YOUR GOAL ▸ Please print, word for word, every line from the one that contains "SD3 pin CS: TX -> A3" through the last line of the records, and nothing else.

── RECORDS SUPPLIED

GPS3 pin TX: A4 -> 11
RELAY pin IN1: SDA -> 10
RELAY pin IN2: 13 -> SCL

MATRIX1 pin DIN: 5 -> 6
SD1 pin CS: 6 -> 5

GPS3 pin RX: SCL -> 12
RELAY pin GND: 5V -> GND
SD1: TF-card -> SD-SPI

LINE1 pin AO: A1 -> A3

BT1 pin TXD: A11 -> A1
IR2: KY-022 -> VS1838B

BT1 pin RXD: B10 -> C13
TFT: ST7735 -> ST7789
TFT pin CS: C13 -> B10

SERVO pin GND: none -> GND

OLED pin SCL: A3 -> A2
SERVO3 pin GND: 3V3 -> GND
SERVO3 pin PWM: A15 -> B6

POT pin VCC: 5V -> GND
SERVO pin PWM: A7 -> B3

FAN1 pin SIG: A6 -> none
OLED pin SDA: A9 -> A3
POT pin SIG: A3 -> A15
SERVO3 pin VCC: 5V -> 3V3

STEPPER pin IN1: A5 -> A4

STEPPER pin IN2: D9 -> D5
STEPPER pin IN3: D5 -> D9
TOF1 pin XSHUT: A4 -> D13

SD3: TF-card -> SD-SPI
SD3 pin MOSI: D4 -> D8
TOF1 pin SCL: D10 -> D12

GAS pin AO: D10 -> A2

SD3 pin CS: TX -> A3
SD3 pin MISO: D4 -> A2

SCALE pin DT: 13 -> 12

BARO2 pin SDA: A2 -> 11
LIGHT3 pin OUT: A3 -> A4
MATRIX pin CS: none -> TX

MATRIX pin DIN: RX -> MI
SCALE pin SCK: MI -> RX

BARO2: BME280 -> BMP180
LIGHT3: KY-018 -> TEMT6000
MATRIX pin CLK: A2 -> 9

────

TASK RESULT ▸
SD3 pin CS: TX -> A3
SD3 pin MISO: D4 -> A2

SCALE pin DT: 13 -> 12

BARO2 pin SDA: A2 -> 11
LIGHT3 pin OUT: A3 -> A4
MATRIX pin CS: none -> TX

MATRIX pin DIN: RX -> MI
SCALE pin SCK: MI -> RX

BARO2: BME280 -> BMP180
LIGHT3: KY-018 -> TEMT6000
MATRIX pin CLK: A2 -> 9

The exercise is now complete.